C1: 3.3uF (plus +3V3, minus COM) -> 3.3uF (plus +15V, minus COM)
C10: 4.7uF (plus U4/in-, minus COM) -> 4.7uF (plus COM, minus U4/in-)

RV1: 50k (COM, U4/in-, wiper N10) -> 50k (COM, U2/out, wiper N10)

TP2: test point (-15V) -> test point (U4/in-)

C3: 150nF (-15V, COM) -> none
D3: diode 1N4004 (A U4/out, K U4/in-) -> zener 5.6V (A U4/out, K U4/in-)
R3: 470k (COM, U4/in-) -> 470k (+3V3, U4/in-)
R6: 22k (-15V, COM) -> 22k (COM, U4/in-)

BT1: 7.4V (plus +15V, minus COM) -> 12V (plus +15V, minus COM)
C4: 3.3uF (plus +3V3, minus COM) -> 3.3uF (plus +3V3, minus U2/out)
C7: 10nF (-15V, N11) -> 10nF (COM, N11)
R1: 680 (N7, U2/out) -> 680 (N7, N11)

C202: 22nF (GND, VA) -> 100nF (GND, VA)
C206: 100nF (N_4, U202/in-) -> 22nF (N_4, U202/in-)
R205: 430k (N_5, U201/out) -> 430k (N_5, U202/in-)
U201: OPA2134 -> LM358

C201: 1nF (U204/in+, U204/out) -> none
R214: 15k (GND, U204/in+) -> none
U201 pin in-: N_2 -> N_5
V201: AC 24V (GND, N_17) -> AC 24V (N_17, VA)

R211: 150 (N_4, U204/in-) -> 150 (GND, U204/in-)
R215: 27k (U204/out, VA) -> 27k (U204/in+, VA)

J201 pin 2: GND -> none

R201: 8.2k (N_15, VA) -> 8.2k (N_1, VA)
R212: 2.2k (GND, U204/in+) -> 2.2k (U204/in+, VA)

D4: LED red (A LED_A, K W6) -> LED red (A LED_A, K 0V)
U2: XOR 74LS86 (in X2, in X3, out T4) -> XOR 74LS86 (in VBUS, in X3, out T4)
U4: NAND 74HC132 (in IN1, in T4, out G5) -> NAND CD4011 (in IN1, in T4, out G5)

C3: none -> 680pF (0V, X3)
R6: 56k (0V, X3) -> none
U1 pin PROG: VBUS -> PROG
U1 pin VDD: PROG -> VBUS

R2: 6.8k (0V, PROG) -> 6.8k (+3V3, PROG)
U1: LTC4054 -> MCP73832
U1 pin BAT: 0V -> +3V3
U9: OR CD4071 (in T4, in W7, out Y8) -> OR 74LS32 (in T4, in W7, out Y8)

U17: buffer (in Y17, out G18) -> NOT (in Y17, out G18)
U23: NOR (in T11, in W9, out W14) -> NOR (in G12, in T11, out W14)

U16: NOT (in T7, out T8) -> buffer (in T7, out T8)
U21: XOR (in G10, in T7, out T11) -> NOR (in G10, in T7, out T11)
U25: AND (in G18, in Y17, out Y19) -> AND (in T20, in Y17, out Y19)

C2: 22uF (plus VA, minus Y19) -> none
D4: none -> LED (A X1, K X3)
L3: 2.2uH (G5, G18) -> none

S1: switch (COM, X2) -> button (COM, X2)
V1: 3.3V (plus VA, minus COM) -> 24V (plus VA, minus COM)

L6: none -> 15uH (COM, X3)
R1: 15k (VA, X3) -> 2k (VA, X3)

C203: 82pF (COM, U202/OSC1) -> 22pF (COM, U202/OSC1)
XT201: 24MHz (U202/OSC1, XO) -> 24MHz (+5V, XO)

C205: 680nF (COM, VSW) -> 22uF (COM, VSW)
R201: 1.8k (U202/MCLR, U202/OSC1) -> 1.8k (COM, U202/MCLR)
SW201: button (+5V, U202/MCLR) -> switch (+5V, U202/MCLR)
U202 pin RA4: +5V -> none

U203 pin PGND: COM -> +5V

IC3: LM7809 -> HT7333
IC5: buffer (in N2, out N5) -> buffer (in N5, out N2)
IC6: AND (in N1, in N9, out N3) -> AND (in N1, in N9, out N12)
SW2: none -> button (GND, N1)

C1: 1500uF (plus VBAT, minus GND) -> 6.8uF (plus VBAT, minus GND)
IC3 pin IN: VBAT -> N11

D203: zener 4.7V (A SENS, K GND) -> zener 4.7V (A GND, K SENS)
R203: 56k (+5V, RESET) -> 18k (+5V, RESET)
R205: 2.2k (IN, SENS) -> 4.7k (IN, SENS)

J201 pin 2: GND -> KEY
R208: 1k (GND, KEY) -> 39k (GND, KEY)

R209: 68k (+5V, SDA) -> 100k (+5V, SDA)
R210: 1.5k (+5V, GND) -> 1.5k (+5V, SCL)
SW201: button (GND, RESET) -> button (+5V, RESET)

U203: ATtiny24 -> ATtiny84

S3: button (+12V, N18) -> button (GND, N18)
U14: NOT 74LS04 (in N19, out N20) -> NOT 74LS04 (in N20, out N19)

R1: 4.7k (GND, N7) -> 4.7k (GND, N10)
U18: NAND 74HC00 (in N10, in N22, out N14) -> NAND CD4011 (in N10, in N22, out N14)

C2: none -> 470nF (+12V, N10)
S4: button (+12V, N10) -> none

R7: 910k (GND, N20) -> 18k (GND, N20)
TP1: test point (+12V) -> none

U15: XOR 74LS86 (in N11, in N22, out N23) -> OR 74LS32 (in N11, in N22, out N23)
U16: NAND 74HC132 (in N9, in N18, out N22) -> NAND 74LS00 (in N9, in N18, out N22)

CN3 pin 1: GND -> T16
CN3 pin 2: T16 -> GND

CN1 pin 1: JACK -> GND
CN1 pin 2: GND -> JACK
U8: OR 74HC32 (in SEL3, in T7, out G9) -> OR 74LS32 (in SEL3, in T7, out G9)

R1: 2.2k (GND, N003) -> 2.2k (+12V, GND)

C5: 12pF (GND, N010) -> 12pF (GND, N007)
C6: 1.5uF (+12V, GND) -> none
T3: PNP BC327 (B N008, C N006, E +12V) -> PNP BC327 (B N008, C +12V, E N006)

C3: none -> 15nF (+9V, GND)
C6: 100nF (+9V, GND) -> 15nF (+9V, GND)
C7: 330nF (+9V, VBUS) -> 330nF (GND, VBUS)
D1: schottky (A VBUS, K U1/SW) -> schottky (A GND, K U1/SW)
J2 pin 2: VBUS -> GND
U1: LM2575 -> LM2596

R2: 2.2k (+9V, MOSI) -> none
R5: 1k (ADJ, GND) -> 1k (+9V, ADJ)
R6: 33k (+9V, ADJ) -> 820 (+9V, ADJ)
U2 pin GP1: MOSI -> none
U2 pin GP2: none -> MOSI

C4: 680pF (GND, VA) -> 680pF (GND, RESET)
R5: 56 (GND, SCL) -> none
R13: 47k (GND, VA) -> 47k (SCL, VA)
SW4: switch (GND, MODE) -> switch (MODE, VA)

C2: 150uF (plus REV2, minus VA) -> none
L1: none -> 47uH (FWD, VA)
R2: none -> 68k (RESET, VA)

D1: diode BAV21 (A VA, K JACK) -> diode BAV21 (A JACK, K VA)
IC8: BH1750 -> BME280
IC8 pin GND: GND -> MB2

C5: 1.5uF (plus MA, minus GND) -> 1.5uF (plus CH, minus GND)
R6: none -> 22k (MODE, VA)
+---+
[WHAT THIS TASK INVOLVES]: Read the listing. Report every line that includes the word "MOSI".

[SOLUTION TO THE PROBLEM]:
R2: 2.2k (+9V, MOSI) -> none
U2 pin GP1: MOSI -> none
U2 pin GP2: none -> MOSI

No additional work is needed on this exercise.